● **Activity**: Locate every line below that contains the word "none" and copy it.

● ● ● ● ●

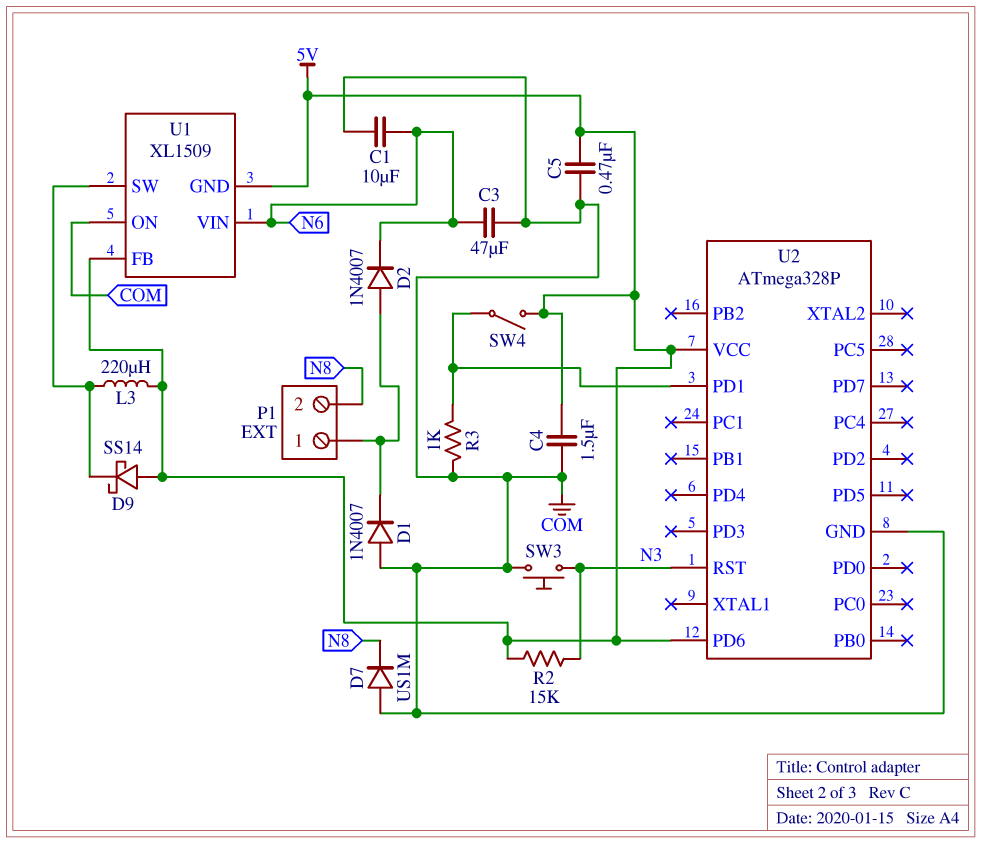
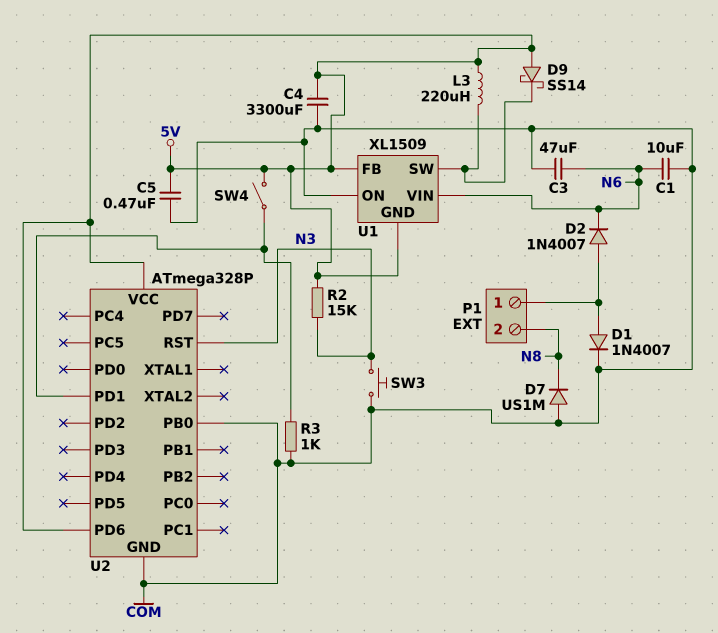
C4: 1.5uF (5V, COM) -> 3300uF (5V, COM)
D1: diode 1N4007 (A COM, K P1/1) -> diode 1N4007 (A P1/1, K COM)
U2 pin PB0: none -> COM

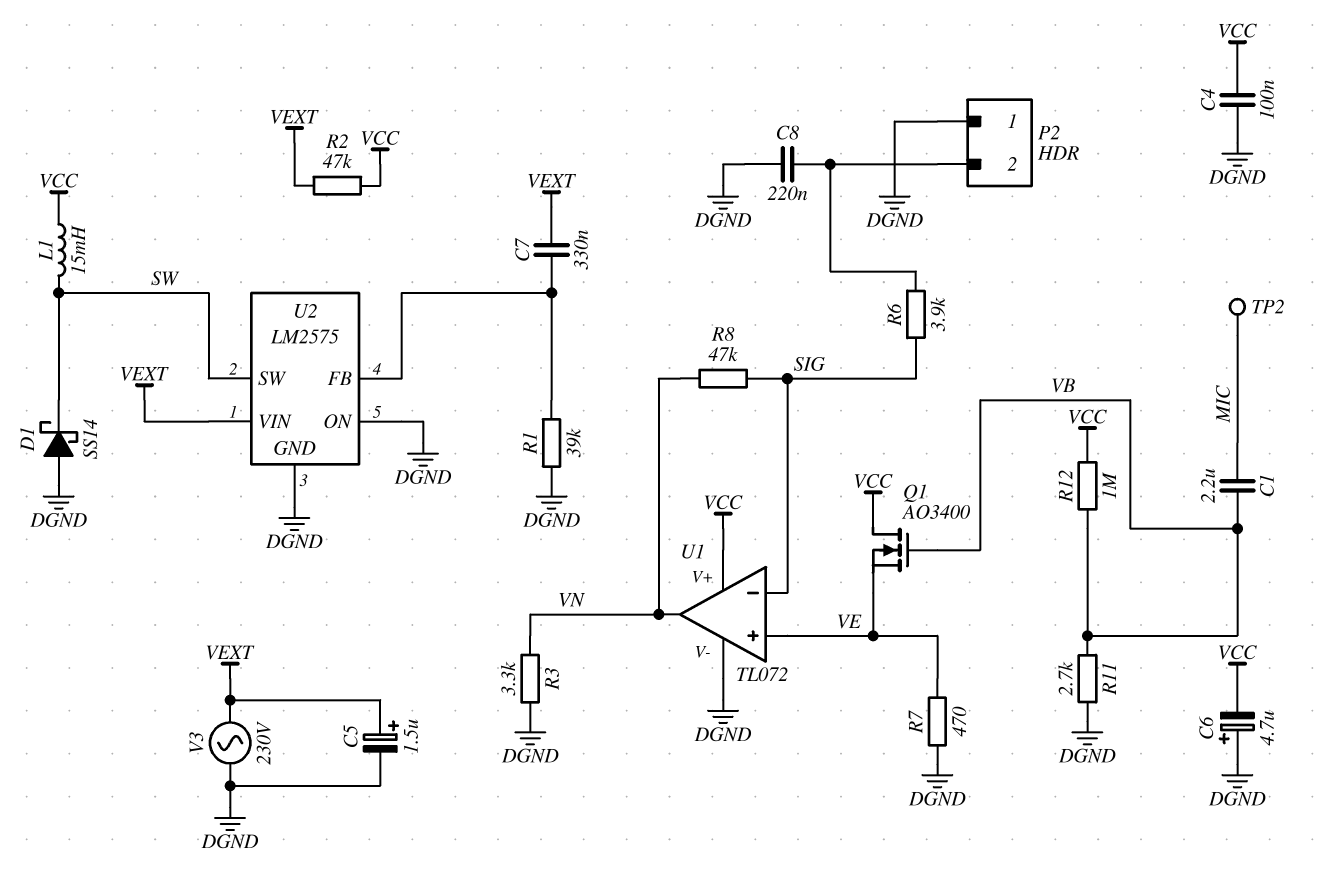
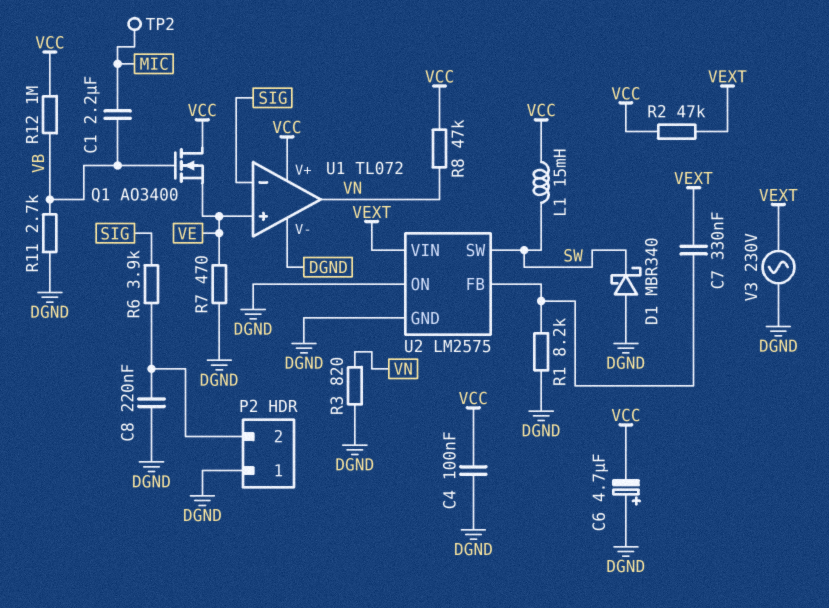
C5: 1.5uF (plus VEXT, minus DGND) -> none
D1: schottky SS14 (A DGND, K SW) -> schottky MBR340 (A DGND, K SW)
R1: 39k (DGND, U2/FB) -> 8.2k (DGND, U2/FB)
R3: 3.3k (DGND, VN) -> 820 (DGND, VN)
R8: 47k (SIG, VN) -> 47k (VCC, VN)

● ● ● ● ●

● **Reply**:
U2 pin PB0: none -> COM
C5: 1.5uF (plus VEXT, minus DGND) -> none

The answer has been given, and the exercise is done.